» **Work order**
The answer must be every line below that holds the word "NMOS".

» **Source data**
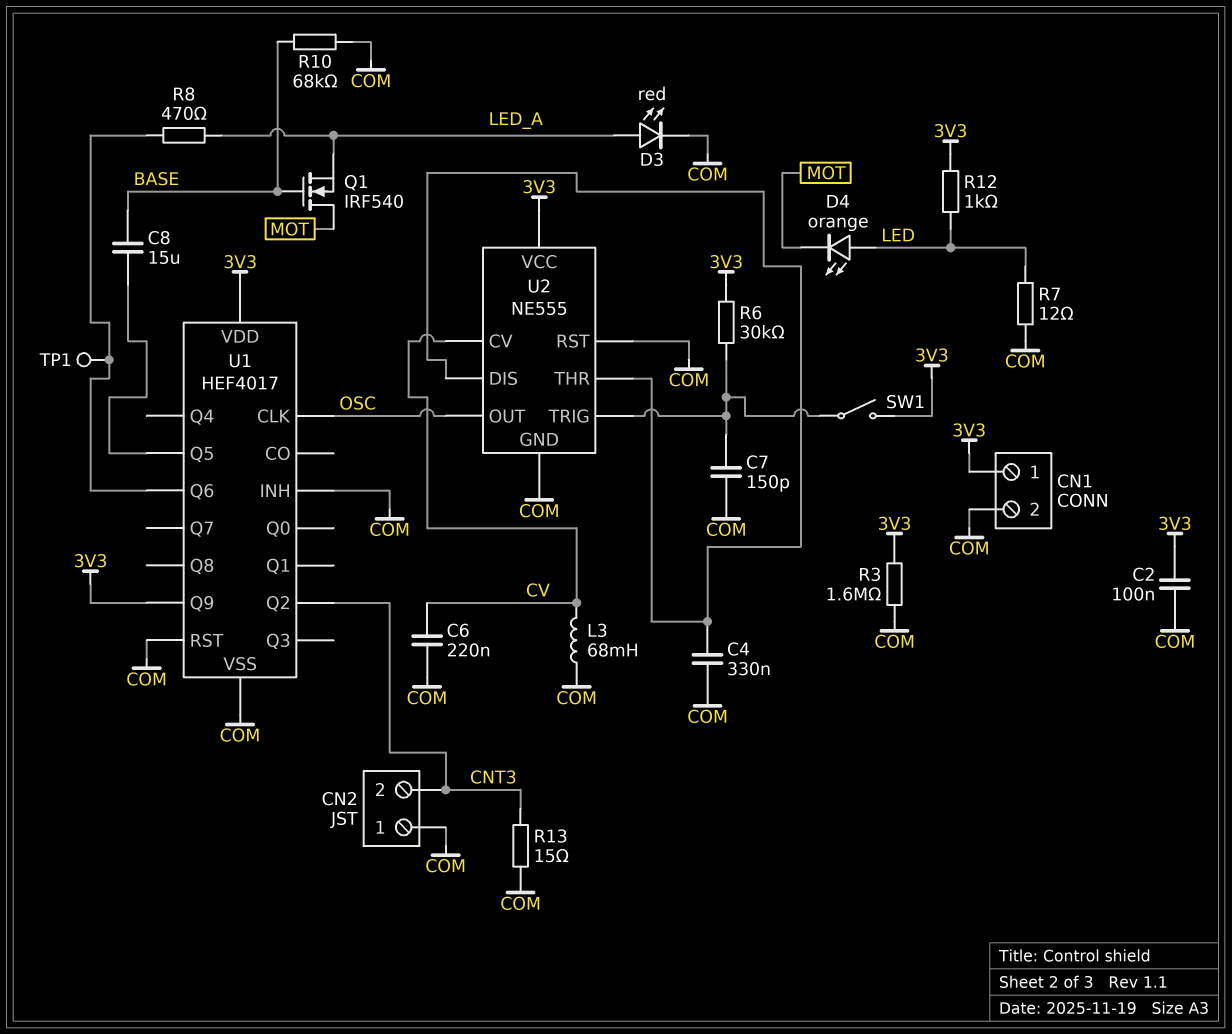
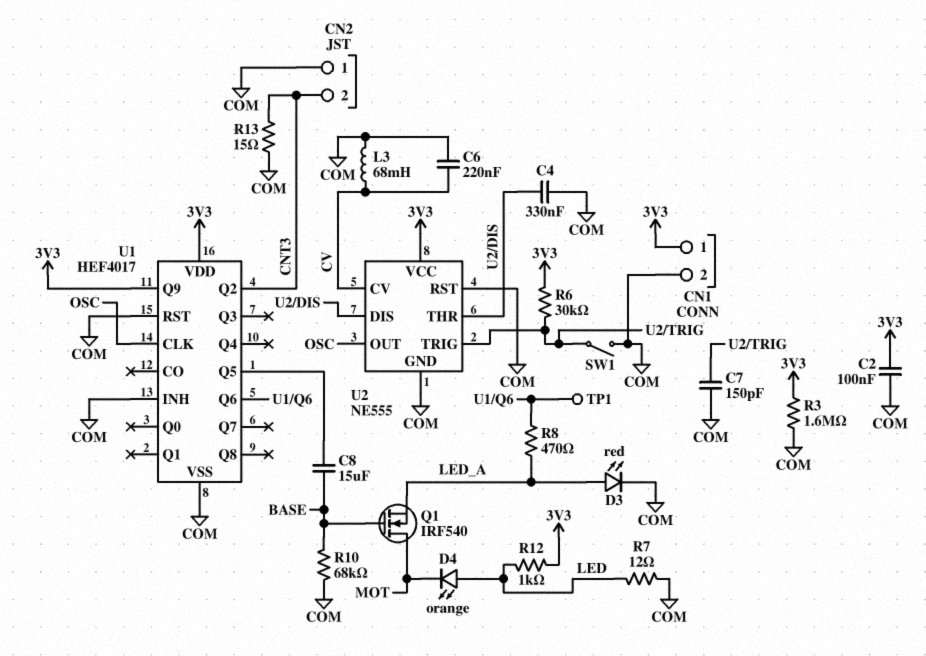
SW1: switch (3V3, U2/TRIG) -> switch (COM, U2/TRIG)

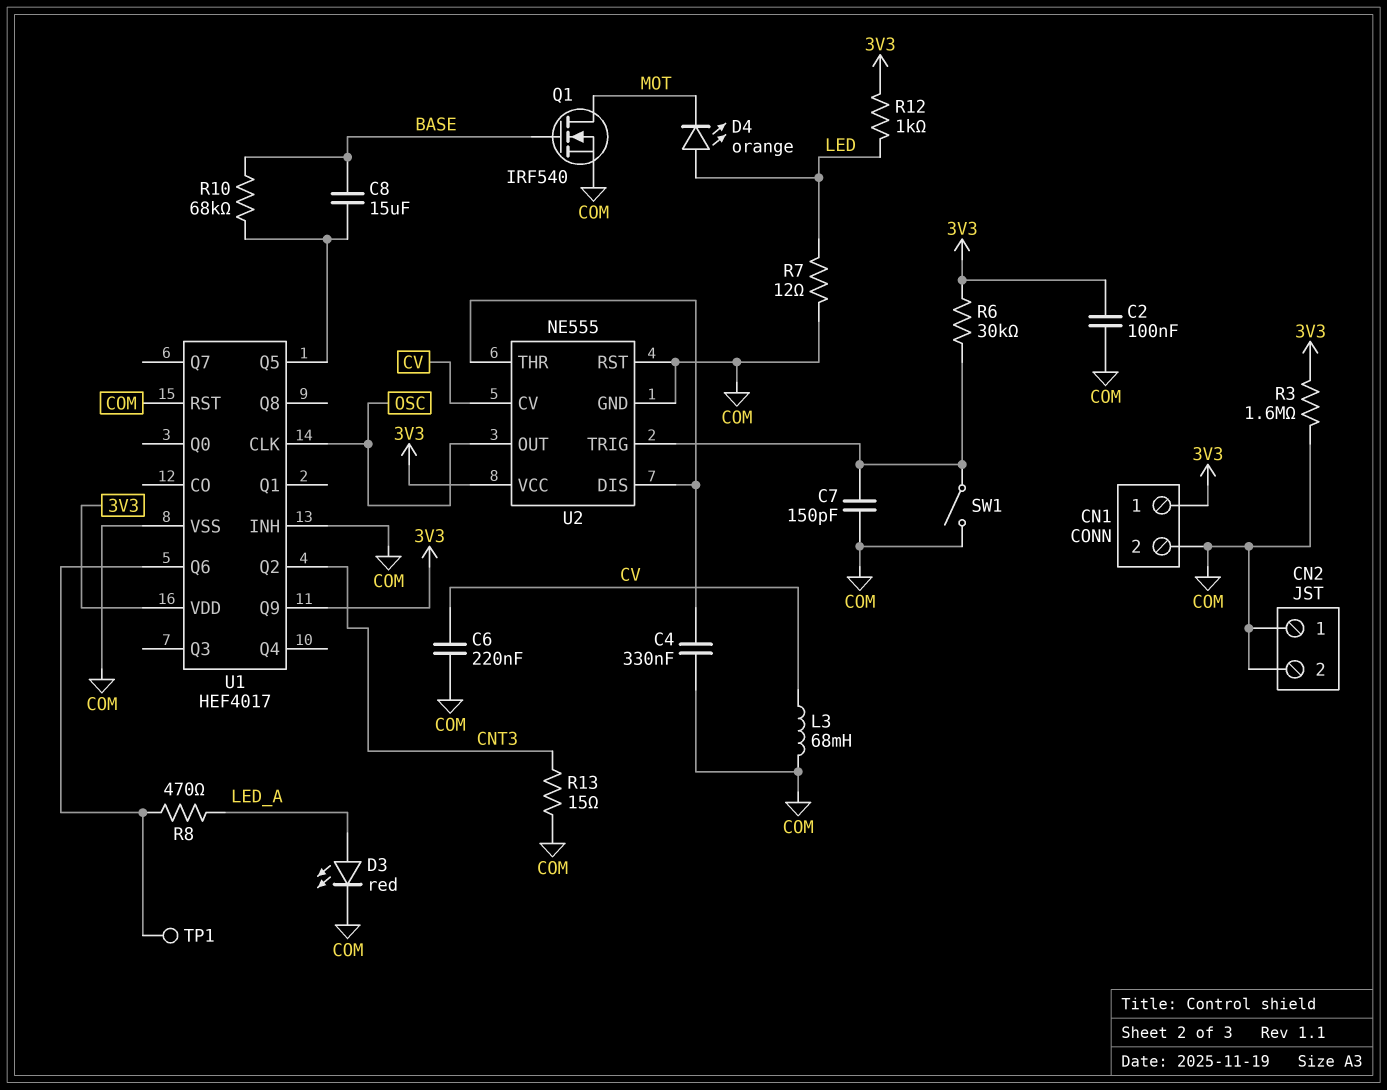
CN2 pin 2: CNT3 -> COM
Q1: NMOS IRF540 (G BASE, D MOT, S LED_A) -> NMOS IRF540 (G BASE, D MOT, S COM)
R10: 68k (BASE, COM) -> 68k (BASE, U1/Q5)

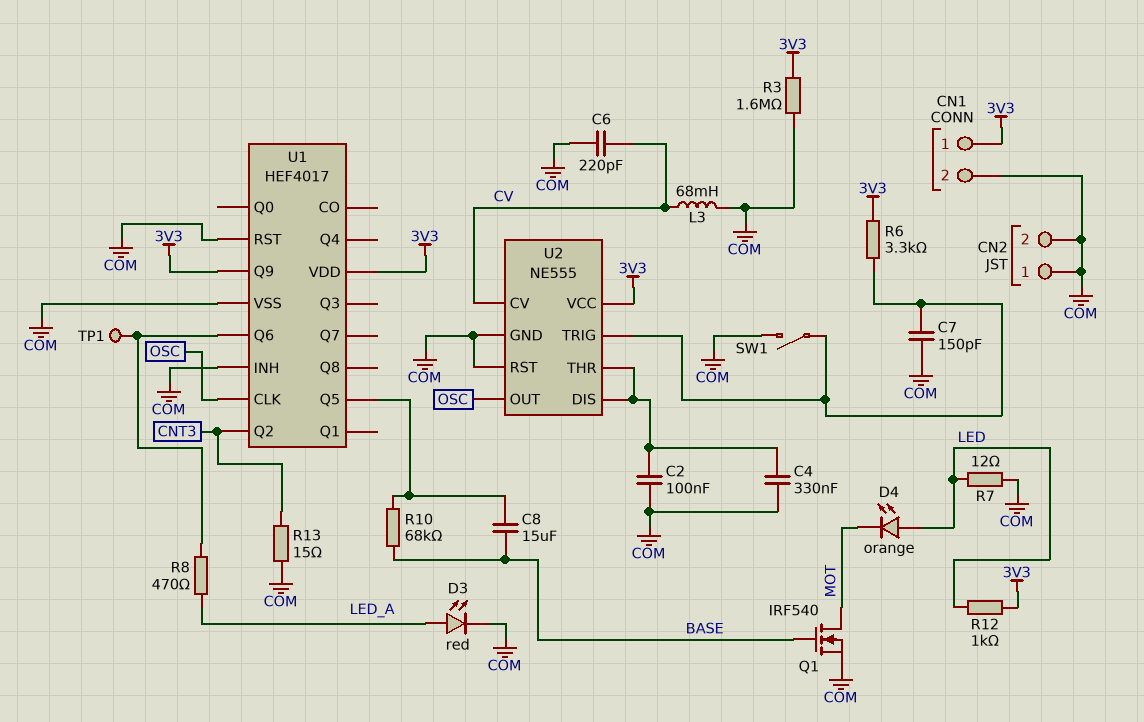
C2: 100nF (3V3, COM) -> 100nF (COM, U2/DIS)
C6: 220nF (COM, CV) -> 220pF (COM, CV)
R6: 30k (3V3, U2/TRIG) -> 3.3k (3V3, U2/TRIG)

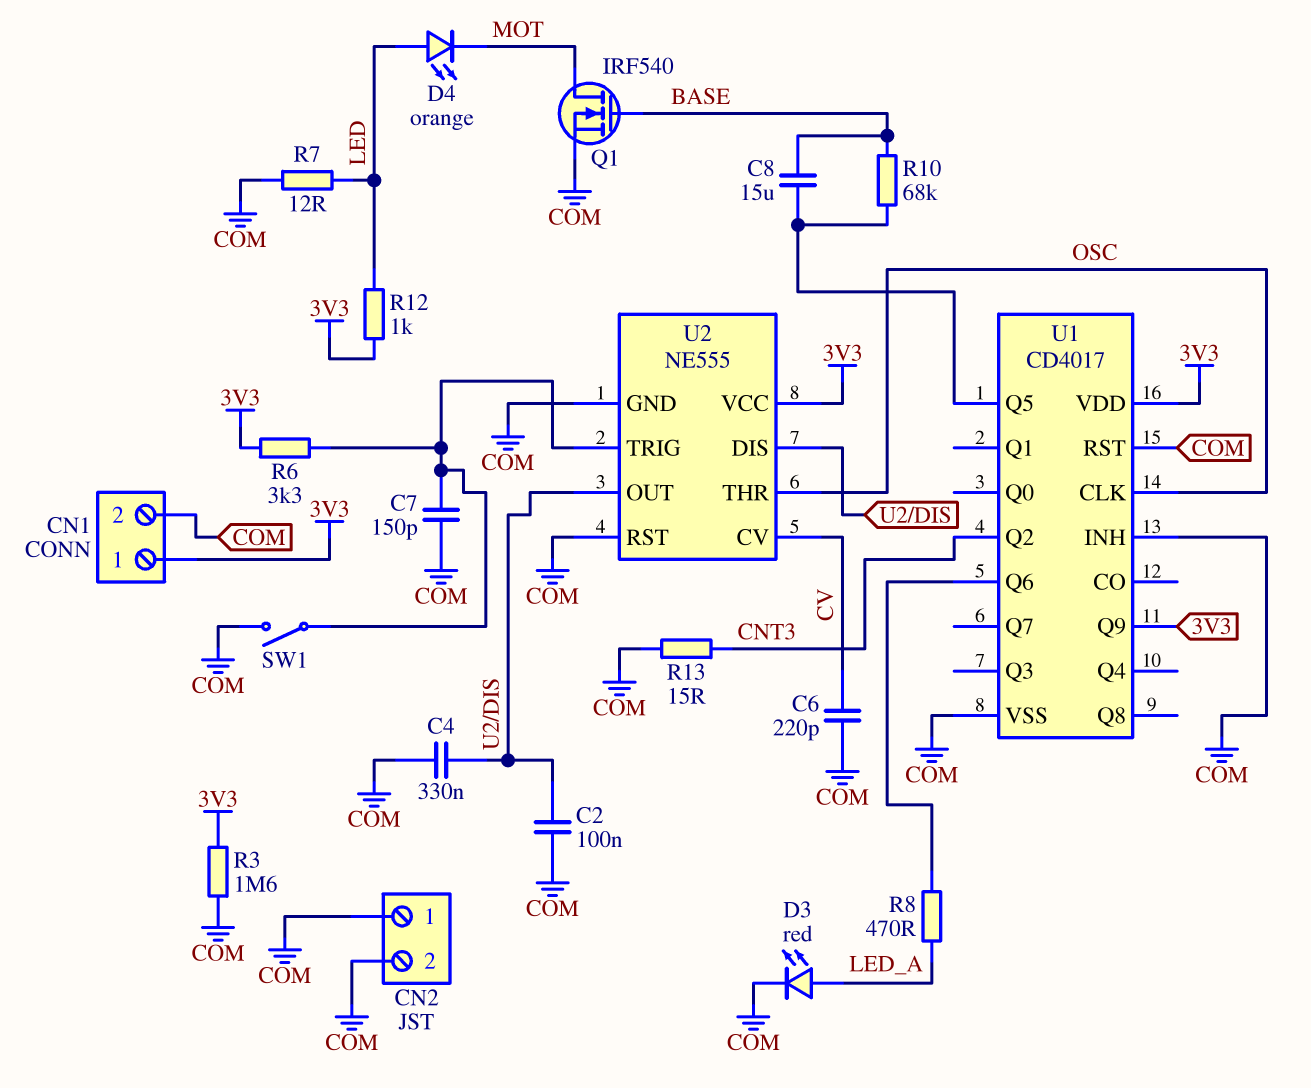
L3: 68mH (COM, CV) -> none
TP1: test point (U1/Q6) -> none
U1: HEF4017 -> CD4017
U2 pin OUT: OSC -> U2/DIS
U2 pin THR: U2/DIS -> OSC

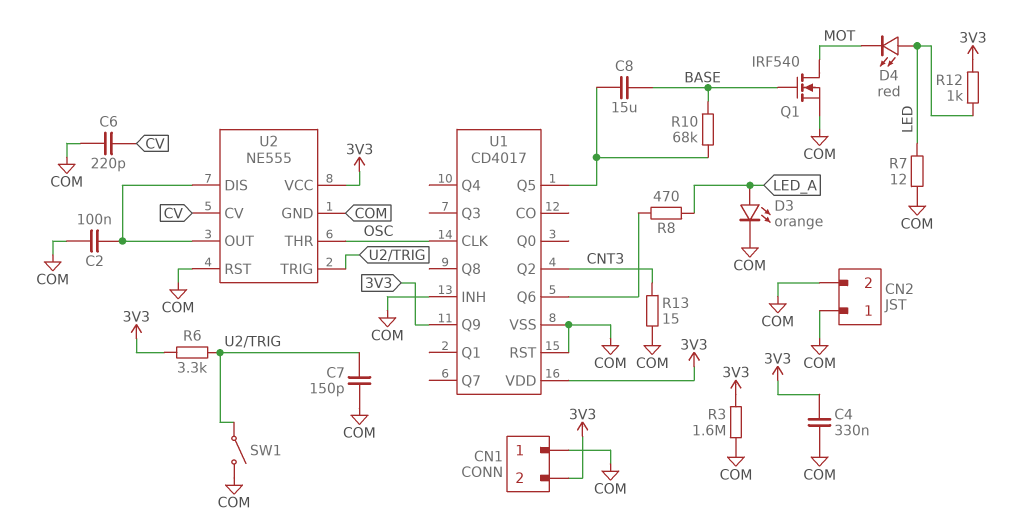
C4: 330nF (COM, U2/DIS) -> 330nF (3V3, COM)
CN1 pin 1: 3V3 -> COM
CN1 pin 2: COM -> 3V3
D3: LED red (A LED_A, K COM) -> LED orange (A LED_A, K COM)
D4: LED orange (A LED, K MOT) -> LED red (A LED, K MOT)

* * *

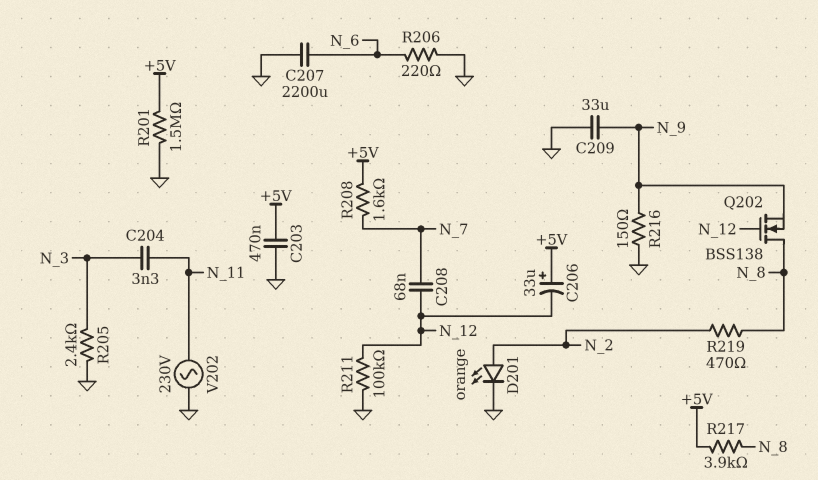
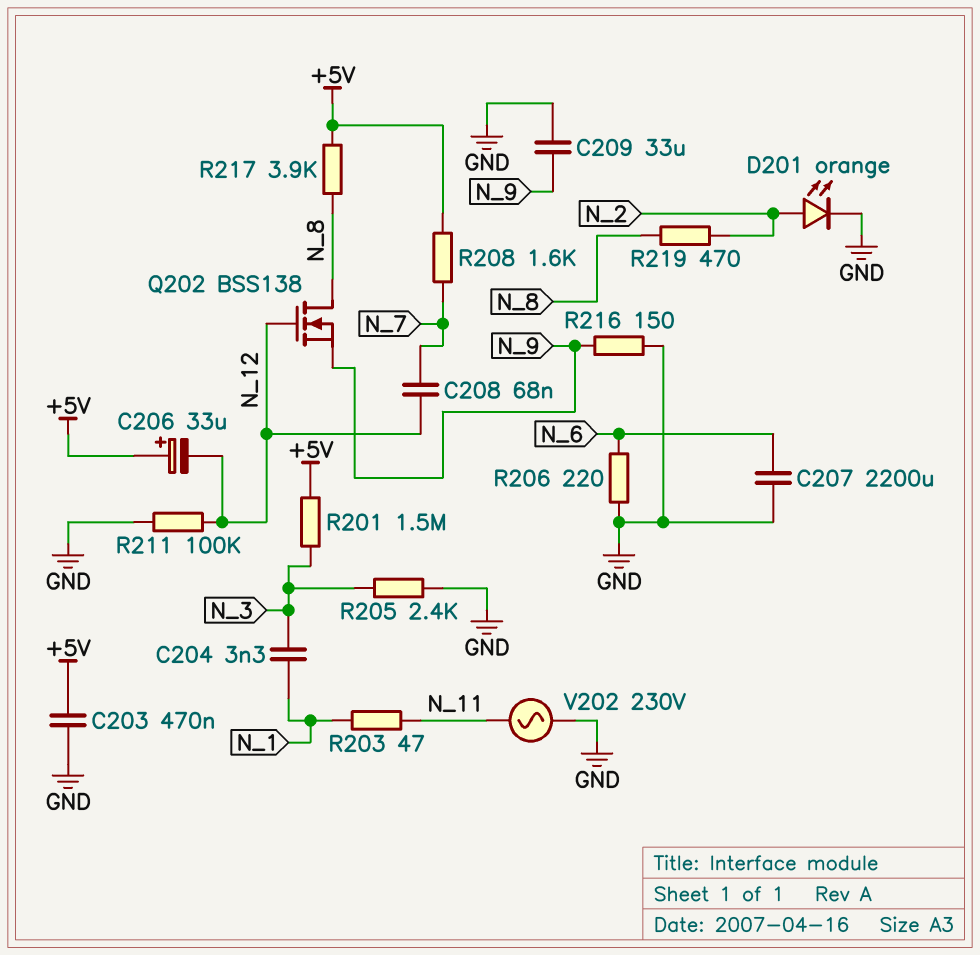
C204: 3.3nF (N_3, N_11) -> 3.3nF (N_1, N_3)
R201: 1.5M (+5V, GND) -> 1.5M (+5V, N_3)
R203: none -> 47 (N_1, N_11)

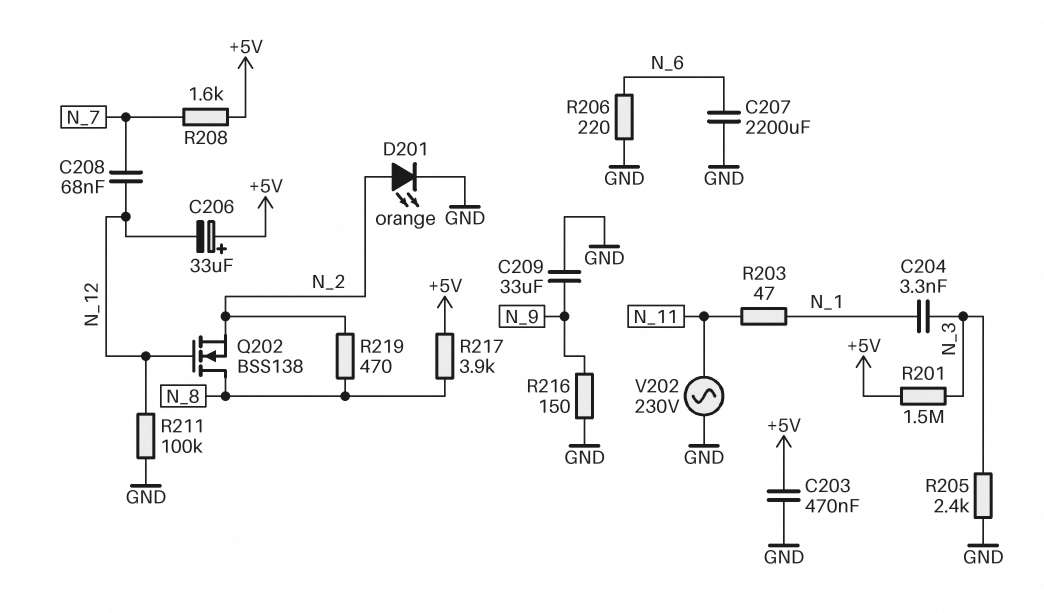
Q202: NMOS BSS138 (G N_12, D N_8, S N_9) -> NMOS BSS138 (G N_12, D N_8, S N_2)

---

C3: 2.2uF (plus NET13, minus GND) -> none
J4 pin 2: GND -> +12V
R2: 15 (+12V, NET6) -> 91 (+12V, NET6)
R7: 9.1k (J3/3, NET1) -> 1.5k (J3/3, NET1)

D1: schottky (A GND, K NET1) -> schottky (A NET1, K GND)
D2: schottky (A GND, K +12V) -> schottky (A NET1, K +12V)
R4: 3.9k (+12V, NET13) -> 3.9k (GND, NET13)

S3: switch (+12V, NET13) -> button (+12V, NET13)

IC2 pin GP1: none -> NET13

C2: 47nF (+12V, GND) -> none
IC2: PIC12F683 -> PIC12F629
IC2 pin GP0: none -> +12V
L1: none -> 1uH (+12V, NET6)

» **Answer for the task**
Q1: NMOS IRF540 (G BASE, D MOT, S LED_A) -> NMOS IRF540 (G BASE, D MOT, S COM)
Q202: NMOS BSS138 (G N_12, D N_8, S N_9) -> NMOS BSS138 (G N_12, D N_8, S N_2)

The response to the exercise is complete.